» **AIM OF THE EXERCISE**:
The data should be written out in full, exactly as it stands, and the pictures dropped.

» **THE DATA**:
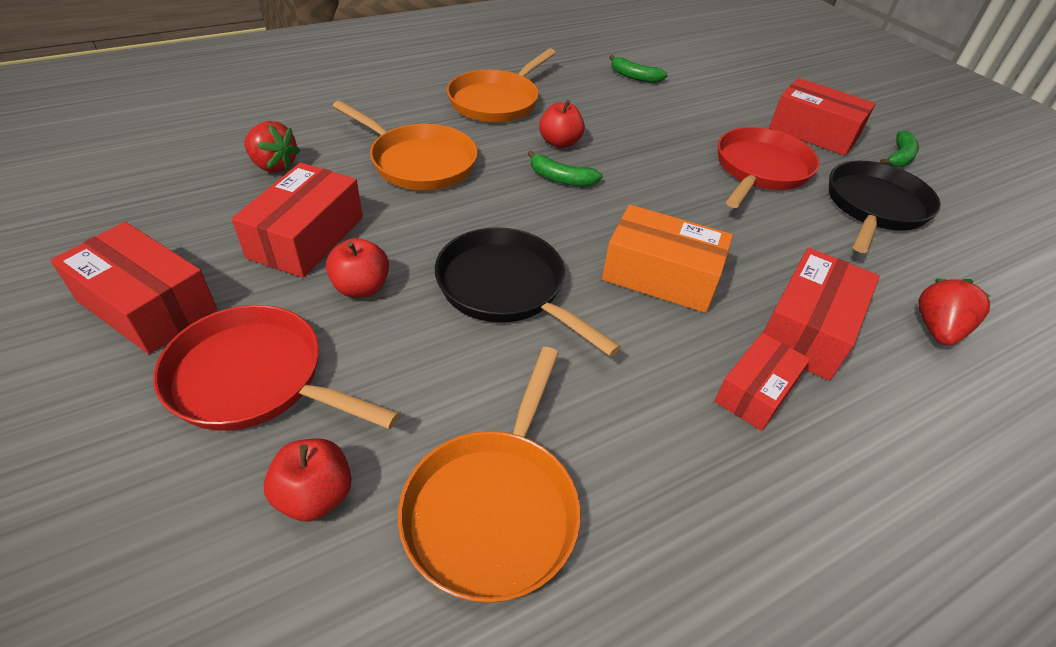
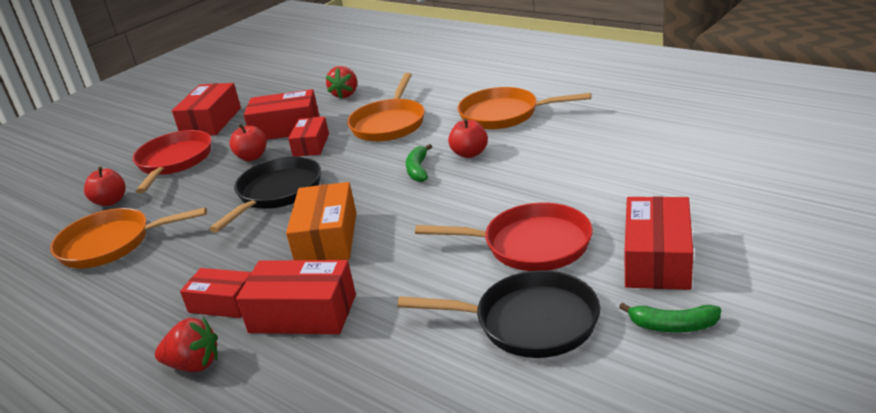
camera: 75 degrees right, 15 degrees down
(396, 229) = (311, 145): none -> red box
(634, 76) = (636, 144): green banana -> none
(937, 329) = (343, 384): red strawberry -> red strawberry (194, 365)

» **PROBLEM SOLUTION**:
camera: 75 degrees right, 15 degrees down
(396, 229) = (311, 145): none -> red box
(634, 76) = (636, 144): green banana -> none
(937, 329) = (343, 384): red strawberry -> red strawberry (194, 365)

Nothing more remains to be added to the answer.